TASK INSTRUCTIONS :: Tally the lines in these records that hold the string "left", and reply with the number alone.

MATERIAL FOR THIS TASK ::
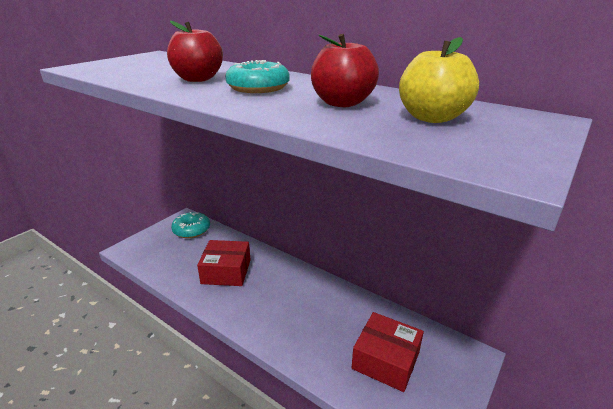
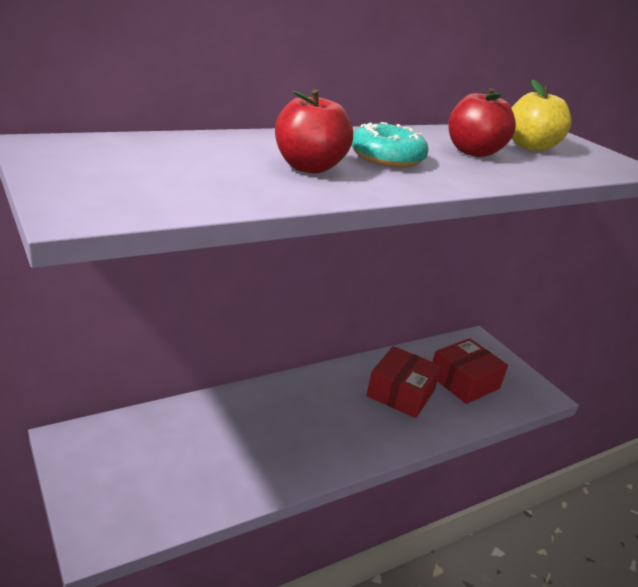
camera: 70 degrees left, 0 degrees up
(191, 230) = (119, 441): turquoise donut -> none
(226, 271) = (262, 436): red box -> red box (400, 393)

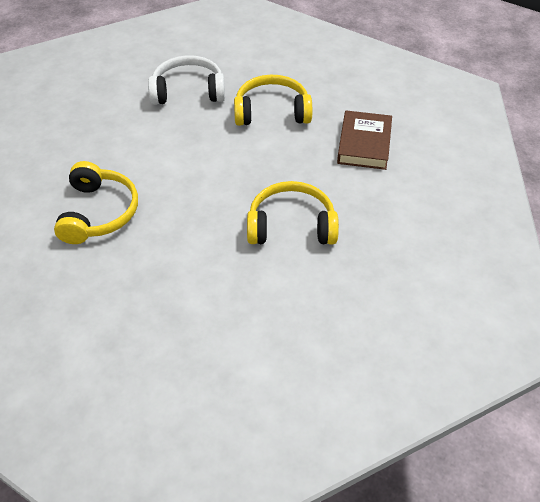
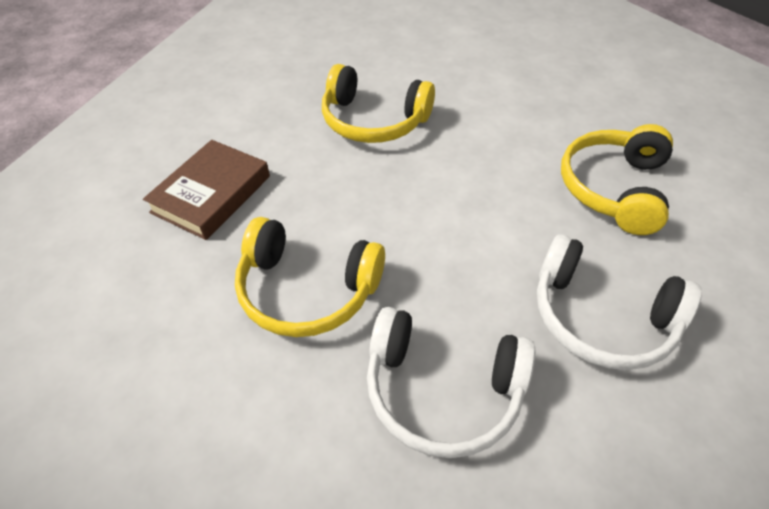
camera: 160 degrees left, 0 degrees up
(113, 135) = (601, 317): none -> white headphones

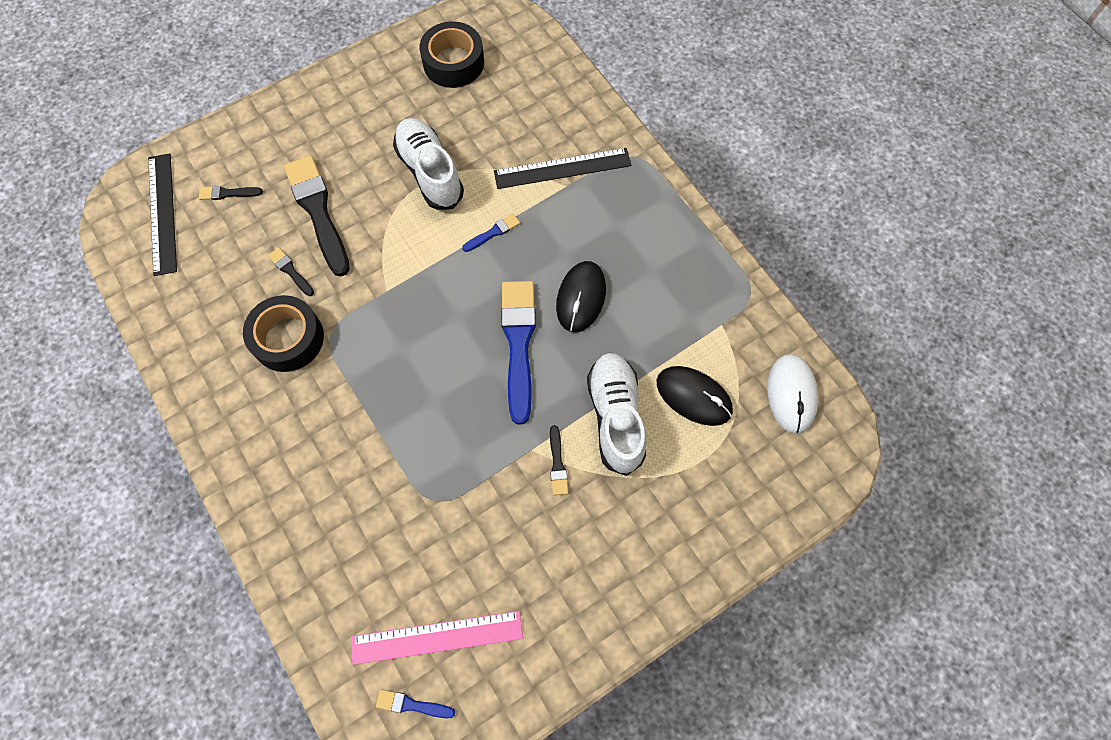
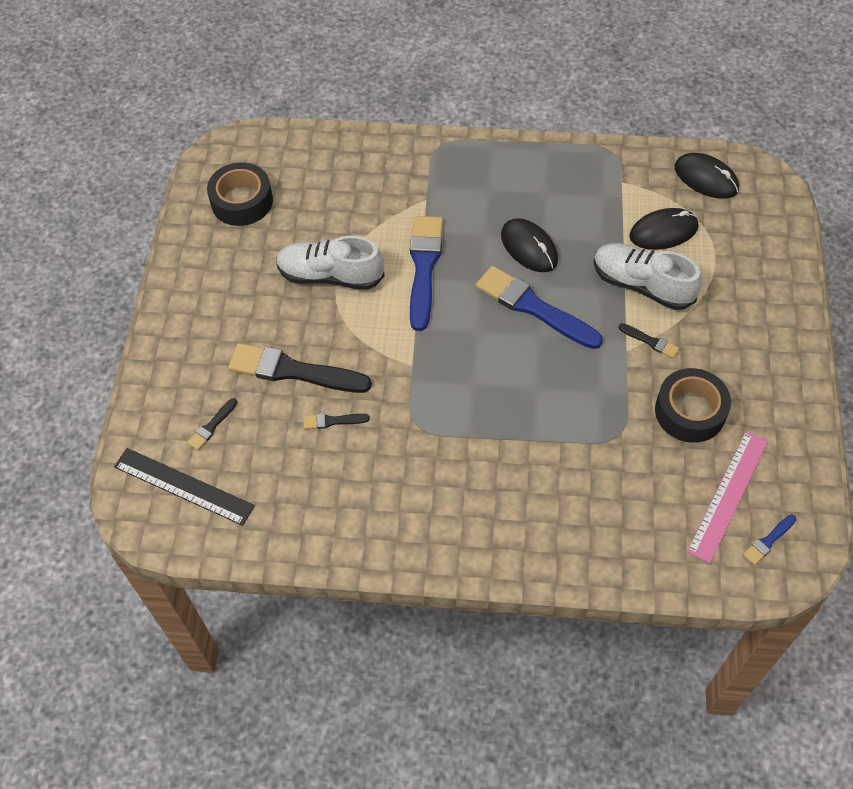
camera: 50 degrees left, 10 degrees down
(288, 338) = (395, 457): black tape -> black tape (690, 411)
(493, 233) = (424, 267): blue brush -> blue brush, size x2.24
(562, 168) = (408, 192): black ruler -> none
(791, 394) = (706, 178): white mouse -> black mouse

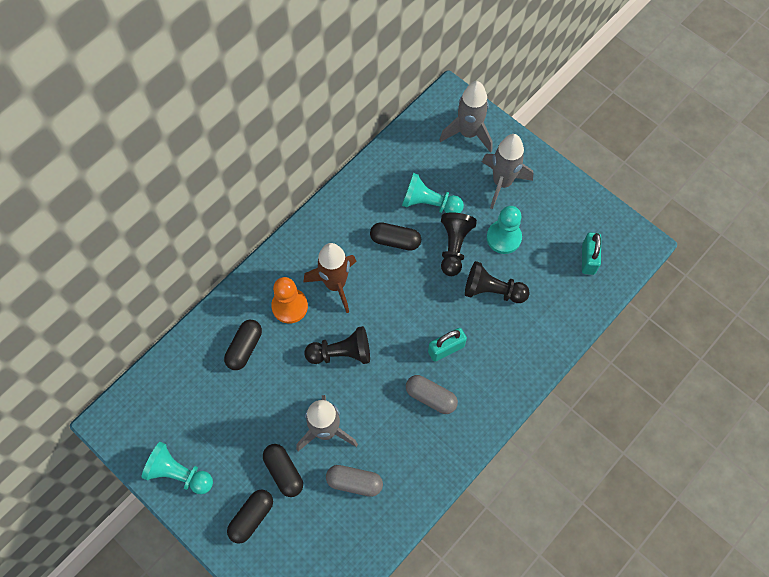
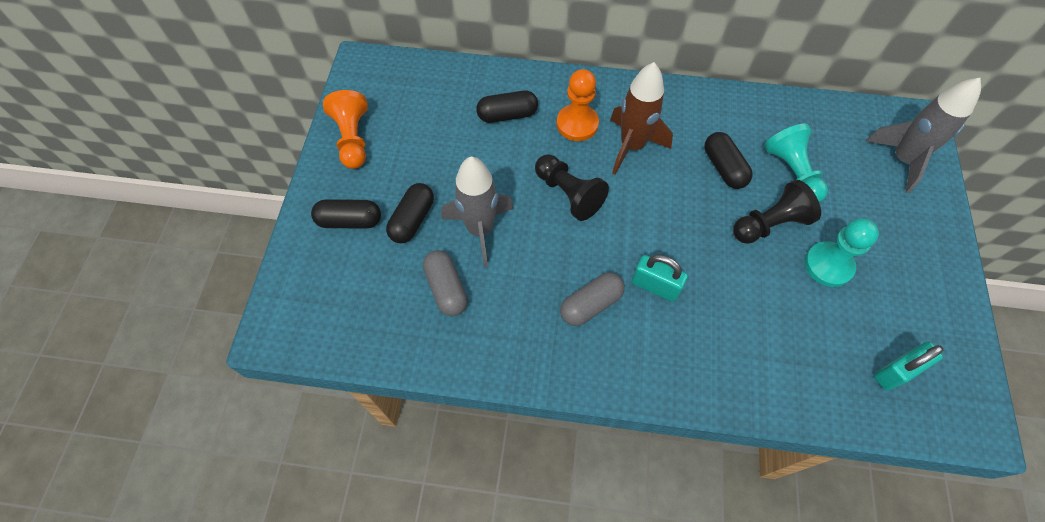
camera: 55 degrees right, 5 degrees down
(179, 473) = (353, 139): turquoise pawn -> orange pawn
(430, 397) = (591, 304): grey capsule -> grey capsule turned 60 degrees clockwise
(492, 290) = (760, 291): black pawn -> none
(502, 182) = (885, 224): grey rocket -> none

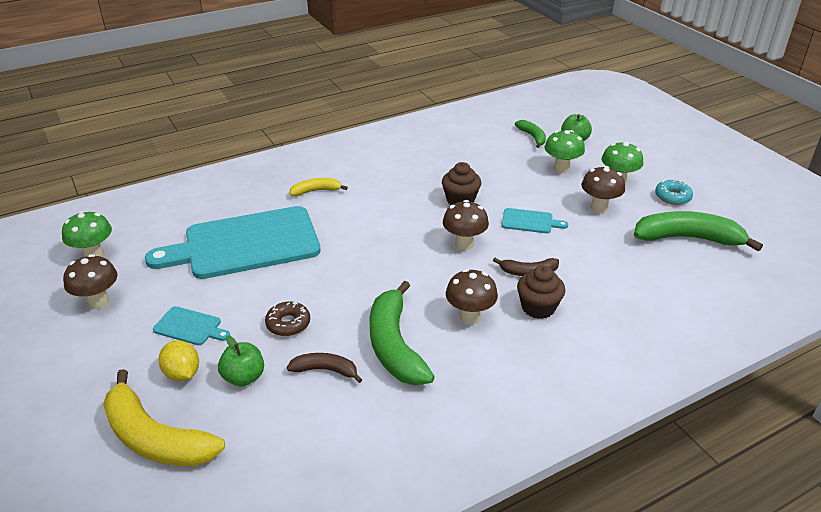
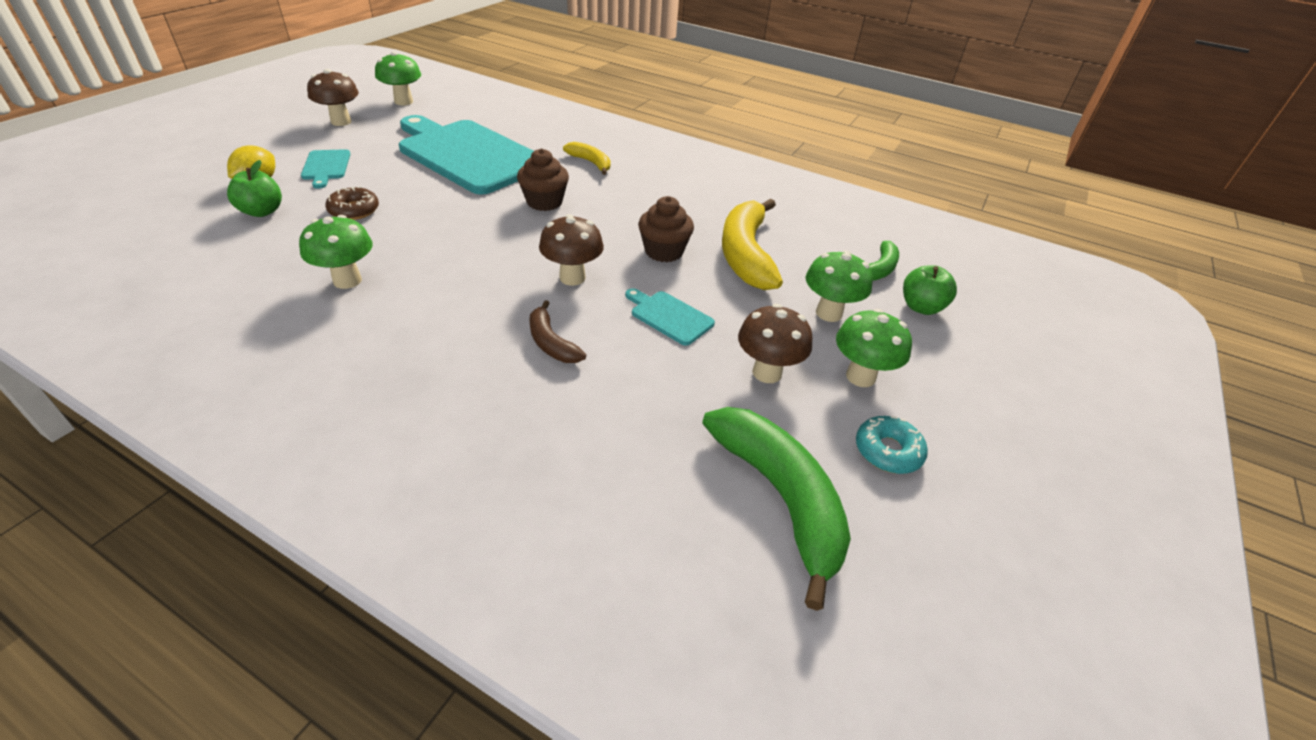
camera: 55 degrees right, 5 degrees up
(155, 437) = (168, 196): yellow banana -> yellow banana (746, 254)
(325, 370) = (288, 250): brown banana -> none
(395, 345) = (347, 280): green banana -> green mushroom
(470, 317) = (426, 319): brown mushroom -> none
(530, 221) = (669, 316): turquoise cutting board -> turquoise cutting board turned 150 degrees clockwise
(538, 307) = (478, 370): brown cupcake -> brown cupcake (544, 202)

RESULT OF THE EXERCISE :: 3